- Task item
With images removed, return the whole listing exactly as written.
━━ Records to process ━━
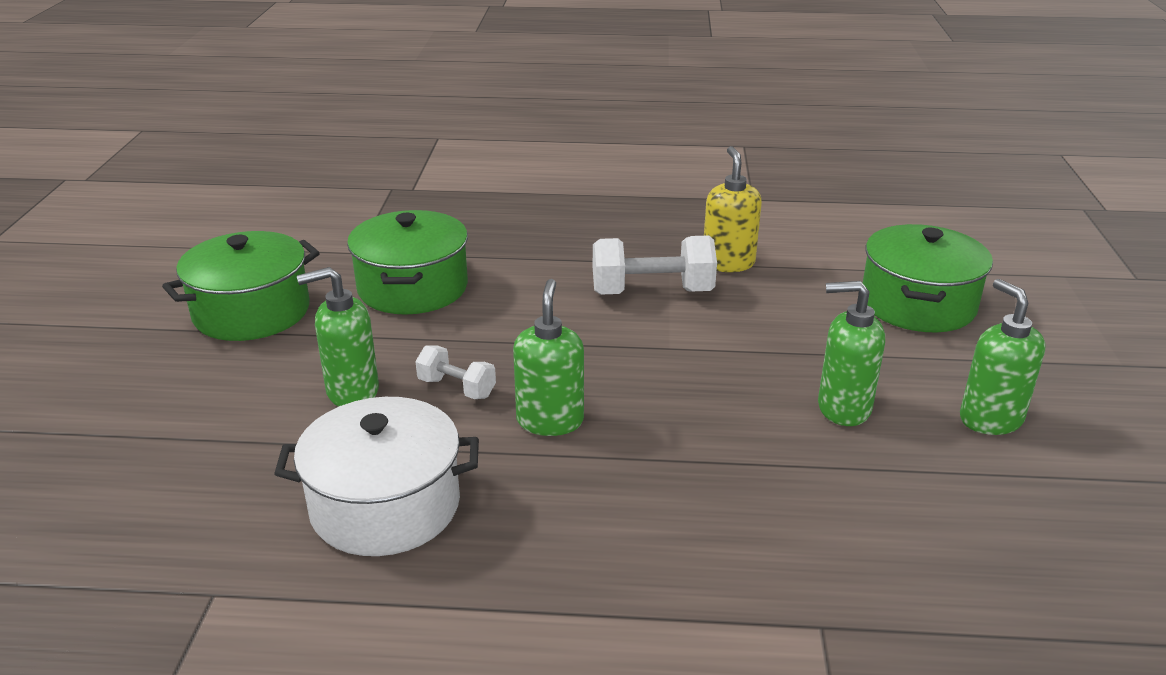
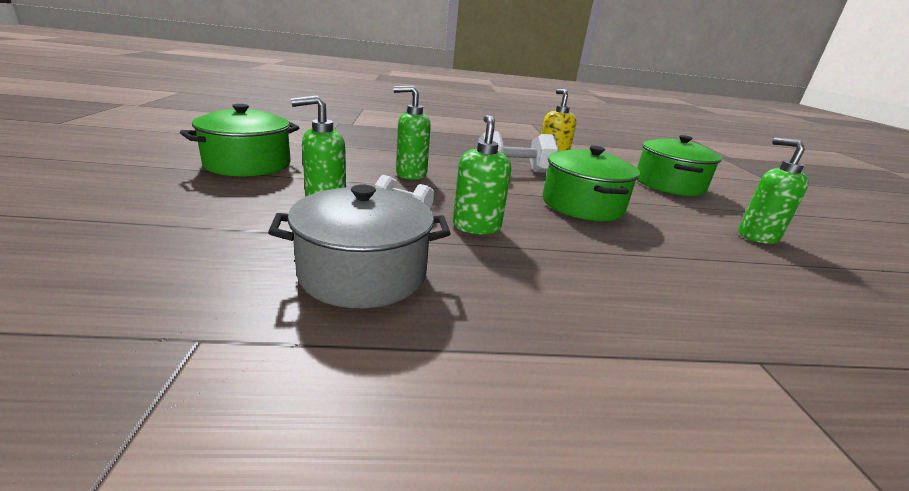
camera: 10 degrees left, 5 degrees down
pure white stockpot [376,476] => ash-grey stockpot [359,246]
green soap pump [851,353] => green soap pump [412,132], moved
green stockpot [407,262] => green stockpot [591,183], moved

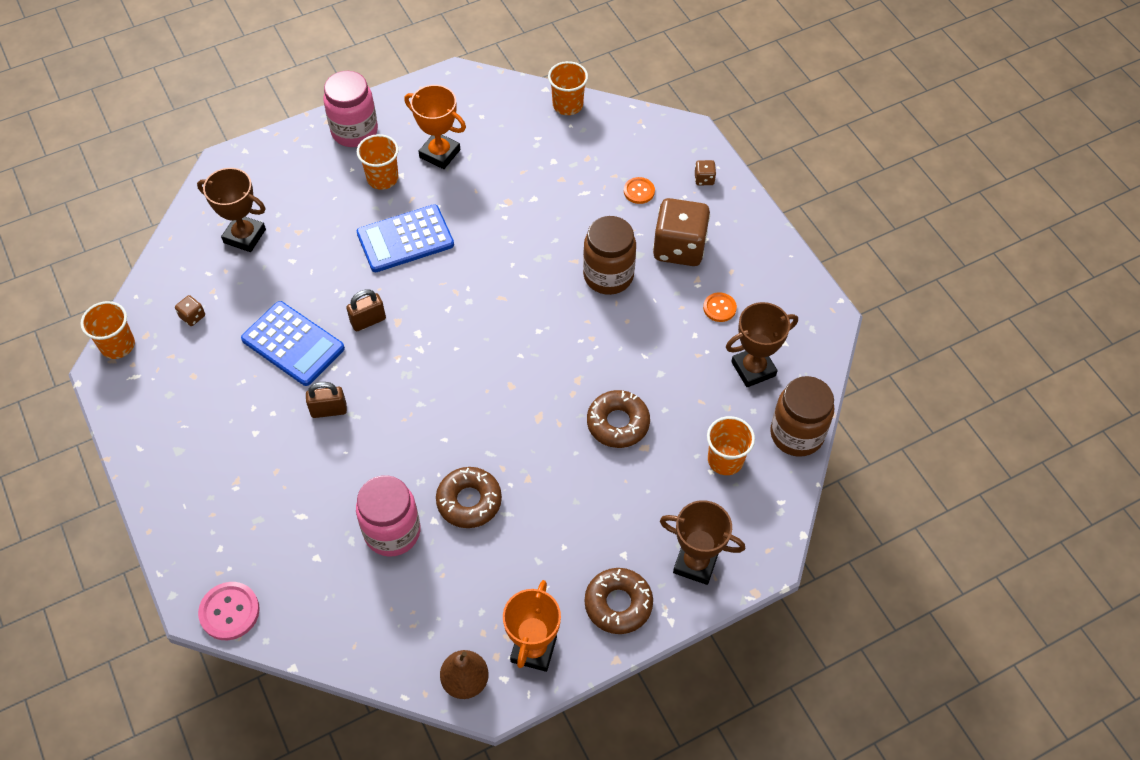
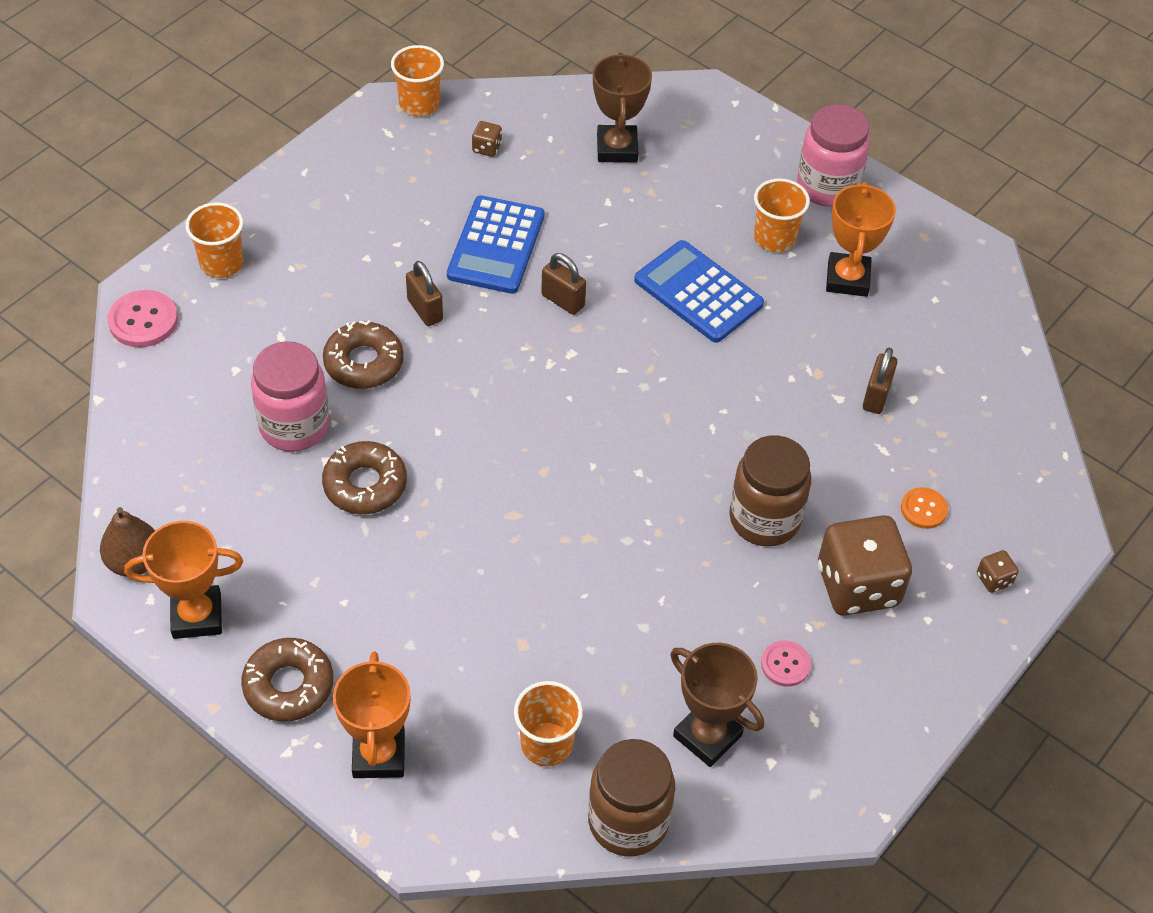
camera: 65 degrees right, 5 degrees down
orange beaker [568,88] => orange beaker [214,240], moved
russet doughnut [618,419] => russet doughnut [363,354], moved
russet trophy [702,542] => orange trophy [372,715]
orange button [720,307] => rose-pink button [786,664]
nothing => russet small lock [880,381]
━━━
- Solution
camera: 10 degrees left, 5 degrees down
pure white stockpot [376,476] => ash-grey stockpot [359,246]
green soap pump [851,353] => green soap pump [412,132], moved
green stockpot [407,262] => green stockpot [591,183], moved

camera: 65 degrees right, 5 degrees down
orange beaker [568,88] => orange beaker [214,240], moved
russet doughnut [618,419] => russet doughnut [363,354], moved
russet trophy [702,542] => orange trophy [372,715]
orange button [720,307] => rose-pink button [786,664]
nothing => russet small lock [880,381]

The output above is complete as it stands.